= Beginning of Section =

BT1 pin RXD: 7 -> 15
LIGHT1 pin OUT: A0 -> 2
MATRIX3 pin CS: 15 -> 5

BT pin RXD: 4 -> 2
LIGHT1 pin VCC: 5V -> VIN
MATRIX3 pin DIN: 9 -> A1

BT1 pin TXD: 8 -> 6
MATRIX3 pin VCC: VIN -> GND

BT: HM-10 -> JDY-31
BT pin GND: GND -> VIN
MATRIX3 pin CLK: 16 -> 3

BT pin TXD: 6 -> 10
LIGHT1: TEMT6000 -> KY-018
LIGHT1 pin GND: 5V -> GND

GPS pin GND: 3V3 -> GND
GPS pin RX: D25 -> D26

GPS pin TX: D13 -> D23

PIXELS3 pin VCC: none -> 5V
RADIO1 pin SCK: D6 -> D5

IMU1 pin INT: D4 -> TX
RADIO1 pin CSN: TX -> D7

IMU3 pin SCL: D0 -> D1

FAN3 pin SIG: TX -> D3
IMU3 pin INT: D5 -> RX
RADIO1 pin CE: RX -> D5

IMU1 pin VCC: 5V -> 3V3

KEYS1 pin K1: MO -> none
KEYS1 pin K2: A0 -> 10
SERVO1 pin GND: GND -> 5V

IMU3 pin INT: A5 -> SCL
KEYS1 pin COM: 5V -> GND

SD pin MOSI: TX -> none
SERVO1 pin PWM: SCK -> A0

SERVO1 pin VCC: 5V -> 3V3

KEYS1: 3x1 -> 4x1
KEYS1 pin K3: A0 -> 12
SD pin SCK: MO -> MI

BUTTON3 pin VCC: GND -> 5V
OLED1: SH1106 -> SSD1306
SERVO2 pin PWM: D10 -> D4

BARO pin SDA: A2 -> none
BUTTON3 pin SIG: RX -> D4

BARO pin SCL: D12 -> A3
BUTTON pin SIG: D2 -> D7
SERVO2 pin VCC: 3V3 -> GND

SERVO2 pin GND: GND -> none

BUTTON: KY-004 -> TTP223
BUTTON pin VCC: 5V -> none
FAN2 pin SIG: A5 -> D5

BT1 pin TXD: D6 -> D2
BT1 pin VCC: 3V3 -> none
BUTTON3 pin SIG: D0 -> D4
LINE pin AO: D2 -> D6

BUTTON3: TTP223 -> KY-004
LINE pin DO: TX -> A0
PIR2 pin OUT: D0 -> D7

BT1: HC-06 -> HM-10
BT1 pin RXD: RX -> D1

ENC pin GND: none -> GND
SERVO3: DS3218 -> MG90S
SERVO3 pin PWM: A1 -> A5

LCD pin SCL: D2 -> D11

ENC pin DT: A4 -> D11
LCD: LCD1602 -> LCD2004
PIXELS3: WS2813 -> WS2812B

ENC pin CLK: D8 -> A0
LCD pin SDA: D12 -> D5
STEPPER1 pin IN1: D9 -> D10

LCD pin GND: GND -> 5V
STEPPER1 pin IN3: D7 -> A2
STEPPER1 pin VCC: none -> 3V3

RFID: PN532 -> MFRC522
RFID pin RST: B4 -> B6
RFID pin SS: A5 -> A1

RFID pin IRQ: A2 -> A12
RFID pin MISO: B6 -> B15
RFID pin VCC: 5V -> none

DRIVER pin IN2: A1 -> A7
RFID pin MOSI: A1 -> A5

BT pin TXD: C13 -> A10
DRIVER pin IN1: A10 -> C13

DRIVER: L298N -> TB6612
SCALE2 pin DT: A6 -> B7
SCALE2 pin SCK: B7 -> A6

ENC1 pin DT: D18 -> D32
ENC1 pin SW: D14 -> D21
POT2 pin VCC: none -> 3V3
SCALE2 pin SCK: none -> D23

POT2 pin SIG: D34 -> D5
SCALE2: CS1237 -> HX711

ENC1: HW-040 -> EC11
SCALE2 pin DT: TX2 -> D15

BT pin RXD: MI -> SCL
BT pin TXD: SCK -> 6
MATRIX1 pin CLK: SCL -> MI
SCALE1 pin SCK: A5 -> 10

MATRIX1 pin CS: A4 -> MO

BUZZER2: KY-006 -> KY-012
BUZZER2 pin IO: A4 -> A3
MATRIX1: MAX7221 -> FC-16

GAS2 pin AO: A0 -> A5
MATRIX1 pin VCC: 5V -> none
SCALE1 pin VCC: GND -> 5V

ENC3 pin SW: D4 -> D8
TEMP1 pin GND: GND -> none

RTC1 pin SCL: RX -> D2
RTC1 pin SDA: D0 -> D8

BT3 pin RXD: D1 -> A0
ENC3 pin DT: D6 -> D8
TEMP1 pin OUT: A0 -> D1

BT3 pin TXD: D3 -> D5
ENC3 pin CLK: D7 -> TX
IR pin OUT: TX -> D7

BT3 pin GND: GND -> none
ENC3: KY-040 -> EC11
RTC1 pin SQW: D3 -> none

= End of Section =

* _Exercise prompt_
Print out the data exactly once more.

* _Answer for this exercise_
BT1 pin RXD: 7 -> 15
LIGHT1 pin OUT: A0 -> 2
MATRIX3 pin CS: 15 -> 5

BT pin RXD: 4 -> 2
LIGHT1 pin VCC: 5V -> VIN
MATRIX3 pin DIN: 9 -> A1

BT1 pin TXD: 8 -> 6
MATRIX3 pin VCC: VIN -> GND

BT: HM-10 -> JDY-31
BT pin GND: GND -> VIN
MATRIX3 pin CLK: 16 -> 3

BT pin TXD: 6 -> 10
LIGHT1: TEMT6000 -> KY-018
LIGHT1 pin GND: 5V -> GND

GPS pin GND: 3V3 -> GND
GPS pin RX: D25 -> D26

GPS pin TX: D13 -> D23

PIXELS3 pin VCC: none -> 5V
RADIO1 pin SCK: D6 -> D5

IMU1 pin INT: D4 -> TX
RADIO1 pin CSN: TX -> D7

IMU3 pin SCL: D0 -> D1

FAN3 pin SIG: TX -> D3
IMU3 pin INT: D5 -> RX
RADIO1 pin CE: RX -> D5

IMU1 pin VCC: 5V -> 3V3

KEYS1 pin K1: MO -> none
KEYS1 pin K2: A0 -> 10
SERVO1 pin GND: GND -> 5V

IMU3 pin INT: A5 -> SCL
KEYS1 pin COM: 5V -> GND

SD pin MOSI: TX -> none
SERVO1 pin PWM: SCK -> A0

SERVO1 pin VCC: 5V -> 3V3

KEYS1: 3x1 -> 4x1
KEYS1 pin K3: A0 -> 12
SD pin SCK: MO -> MI

BUTTON3 pin VCC: GND -> 5V
OLED1: SH1106 -> SSD1306
SERVO2 pin PWM: D10 -> D4

BARO pin SDA: A2 -> none
BUTTON3 pin SIG: RX -> D4

BARO pin SCL: D12 -> A3
BUTTON pin SIG: D2 -> D7
SERVO2 pin VCC: 3V3 -> GND

SERVO2 pin GND: GND -> none

BUTTON: KY-004 -> TTP223
BUTTON pin VCC: 5V -> none
FAN2 pin SIG: A5 -> D5

BT1 pin TXD: D6 -> D2
BT1 pin VCC: 3V3 -> none
BUTTON3 pin SIG: D0 -> D4
LINE pin AO: D2 -> D6

BUTTON3: TTP223 -> KY-004
LINE pin DO: TX -> A0
PIR2 pin OUT: D0 -> D7

BT1: HC-06 -> HM-10
BT1 pin RXD: RX -> D1

ENC pin GND: none -> GND
SERVO3: DS3218 -> MG90S
SERVO3 pin PWM: A1 -> A5

LCD pin SCL: D2 -> D11

ENC pin DT: A4 -> D11
LCD: LCD1602 -> LCD2004
PIXELS3: WS2813 -> WS2812B

ENC pin CLK: D8 -> A0
LCD pin SDA: D12 -> D5
STEPPER1 pin IN1: D9 -> D10

LCD pin GND: GND -> 5V
STEPPER1 pin IN3: D7 -> A2
STEPPER1 pin VCC: none -> 3V3

RFID: PN532 -> MFRC522
RFID pin RST: B4 -> B6
RFID pin SS: A5 -> A1

RFID pin IRQ: A2 -> A12
RFID pin MISO: B6 -> B15
RFID pin VCC: 5V -> none

DRIVER pin IN2: A1 -> A7
RFID pin MOSI: A1 -> A5

BT pin TXD: C13 -> A10
DRIVER pin IN1: A10 -> C13

DRIVER: L298N -> TB6612
SCALE2 pin DT: A6 -> B7
SCALE2 pin SCK: B7 -> A6

ENC1 pin DT: D18 -> D32
ENC1 pin SW: D14 -> D21
POT2 pin VCC: none -> 3V3
SCALE2 pin SCK: none -> D23

POT2 pin SIG: D34 -> D5
SCALE2: CS1237 -> HX711

ENC1: HW-040 -> EC11
SCALE2 pin DT: TX2 -> D15

BT pin RXD: MI -> SCL
BT pin TXD: SCK -> 6
MATRIX1 pin CLK: SCL -> MI
SCALE1 pin SCK: A5 -> 10

MATRIX1 pin CS: A4 -> MO

BUZZER2: KY-006 -> KY-012
BUZZER2 pin IO: A4 -> A3
MATRIX1: MAX7221 -> FC-16

GAS2 pin AO: A0 -> A5
MATRIX1 pin VCC: 5V -> none
SCALE1 pin VCC: GND -> 5V

ENC3 pin SW: D4 -> D8
TEMP1 pin GND: GND -> none

RTC1 pin SCL: RX -> D2
RTC1 pin SDA: D0 -> D8

BT3 pin RXD: D1 -> A0
ENC3 pin DT: D6 -> D8
TEMP1 pin OUT: A0 -> D1

BT3 pin TXD: D3 -> D5
ENC3 pin CLK: D7 -> TX
IR pin OUT: TX -> D7

BT3 pin GND: GND -> none
ENC3: KY-040 -> EC11
RTC1 pin SQW: D3 -> none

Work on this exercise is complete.